TASK OBJECTIVE → Include the line with "camera: 70 degrees right, 5 degrees down" and every line before it in the entries below, echoed exactly, but not the pictures.

DATA IN THIS EXERCISE →
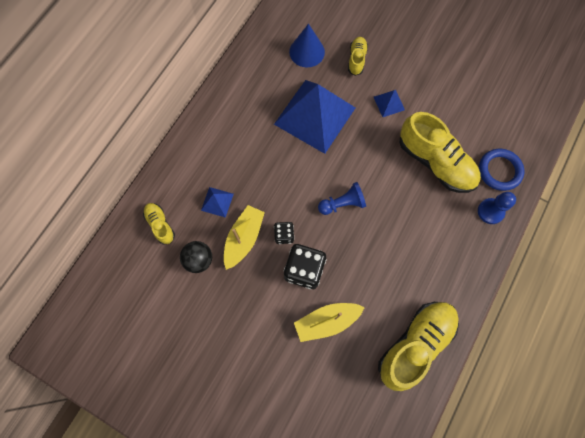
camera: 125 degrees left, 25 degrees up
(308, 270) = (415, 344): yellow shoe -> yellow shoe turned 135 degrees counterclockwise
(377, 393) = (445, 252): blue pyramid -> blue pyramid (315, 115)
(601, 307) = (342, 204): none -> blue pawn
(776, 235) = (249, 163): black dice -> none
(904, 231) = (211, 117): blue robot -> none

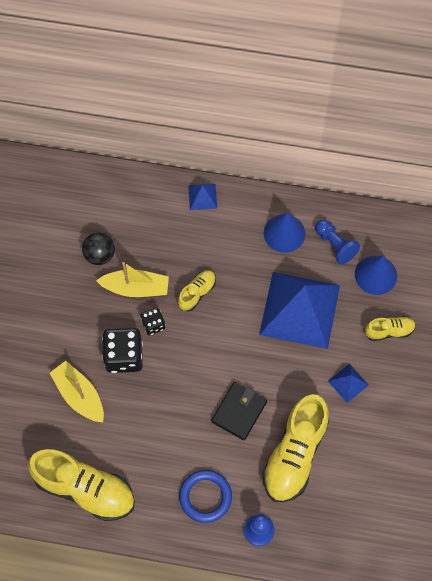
camera: 70 degrees right, 5 degrees down
(160, 225) = (122, 206): yellow shoe -> yellow shoe (197, 293)
(217, 202) = (165, 249): blue pyramid -> blue pyramid (202, 196)
(243, 103) = (284, 233): none -> blue cone
(342, 204) = (209, 371): blue pawn -> blue pawn (335, 245)
(386, 192) = (239, 412): none -> black wallet
(499, 171) = (312, 528): blue ring -> blue ring (205, 497)

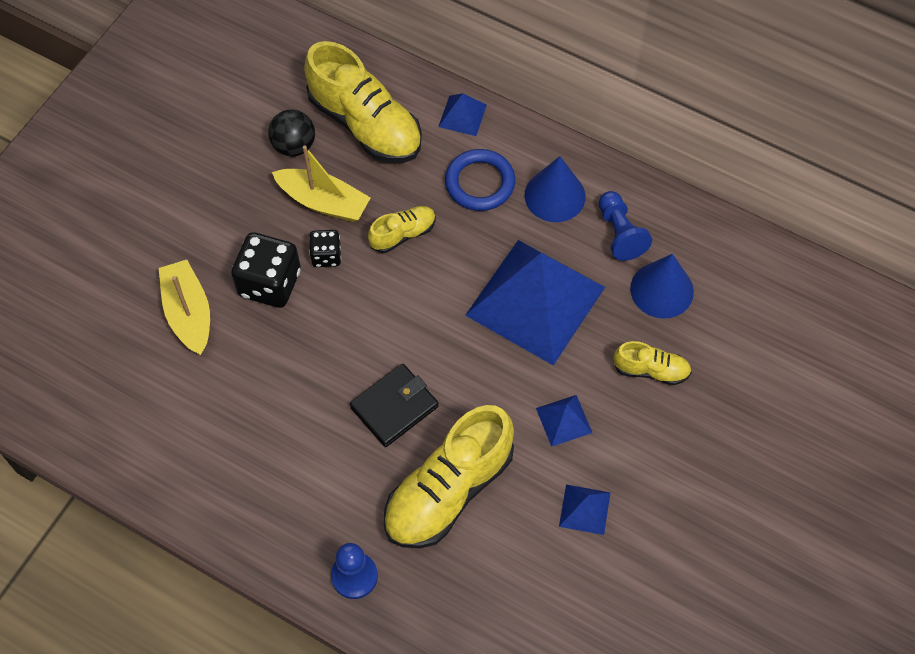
camera: 20 degrees right, 5 degrees down
(85, 488) = (142, 436): yellow shoe -> yellow shoe (365, 124)
(205, 497) = (299, 504): blue ring -> blue ring (480, 183)
(382, 436) = (584, 509): none -> blue pyramid

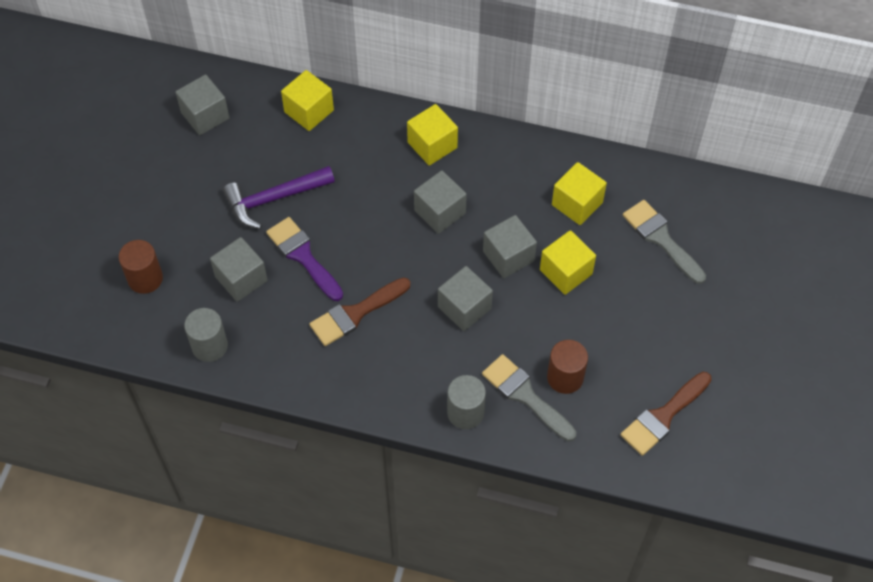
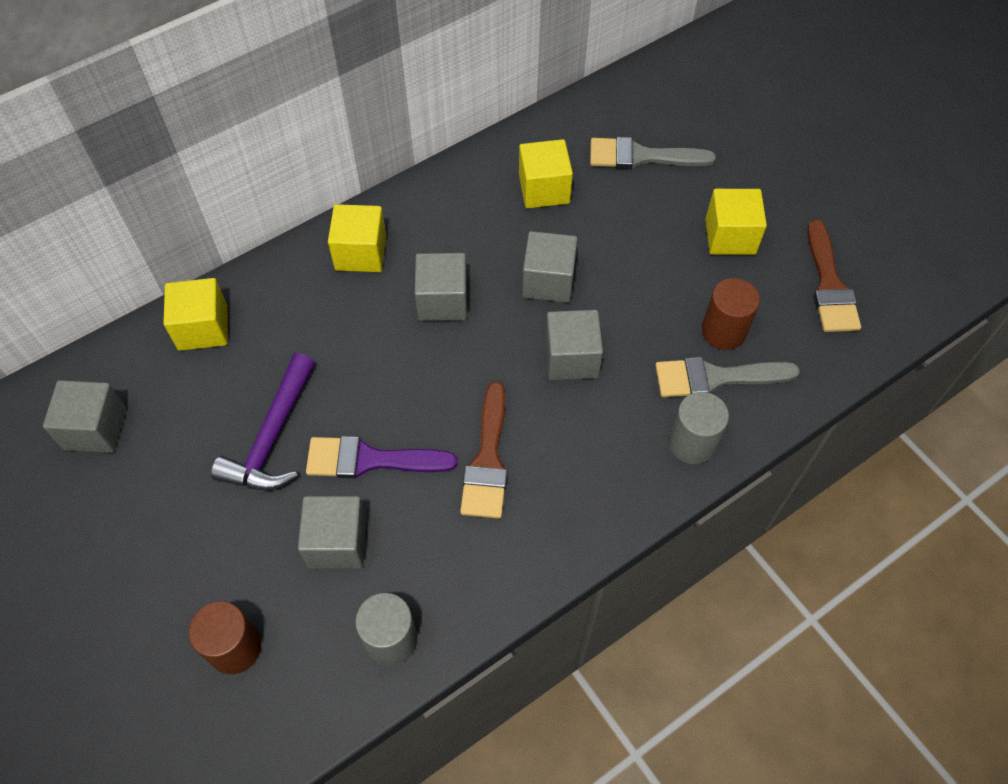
camera: 50 degrees left, 0 degrees up
(566, 272) = (609, 249): yellow cube -> yellow cube (730, 236)

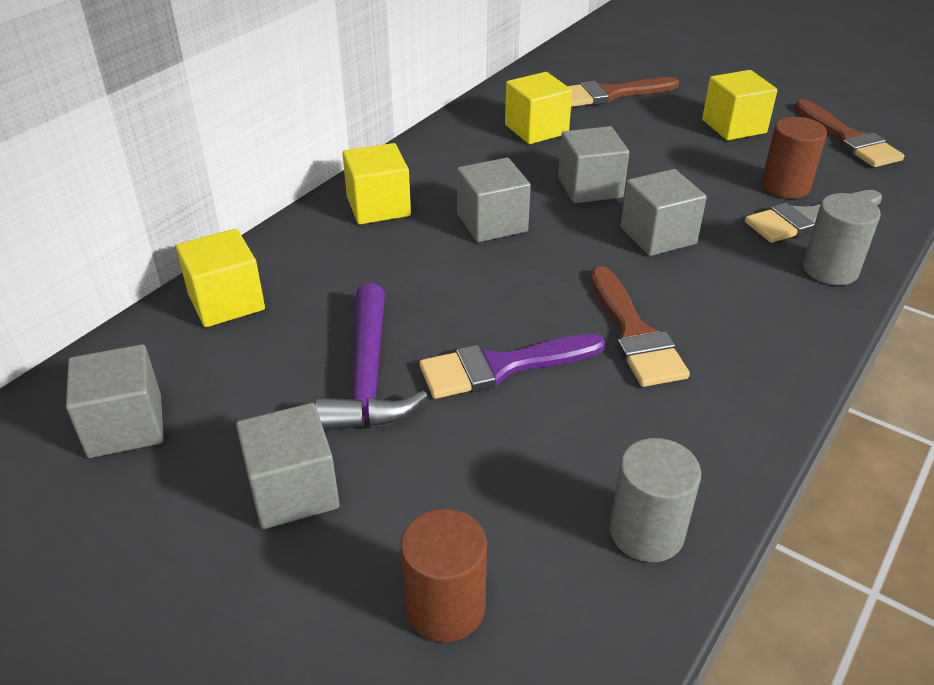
camera: 20 degrees left, 20 degrees down
(337, 542) = (512, 453): grey cube -> grey cube (293, 490)
(642, 156) = (611, 94): grey brush -> brown brush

ANSWER SECTION →
camera: 125 degrees left, 25 degrees up
(308, 270) = (415, 344): yellow shoe -> yellow shoe turned 135 degrees counterclockwise
(377, 393) = (445, 252): blue pyramid -> blue pyramid (315, 115)
(601, 307) = (342, 204): none -> blue pawn
(776, 235) = (249, 163): black dice -> none
(904, 231) = (211, 117): blue robot -> none

camera: 70 degrees right, 5 degrees down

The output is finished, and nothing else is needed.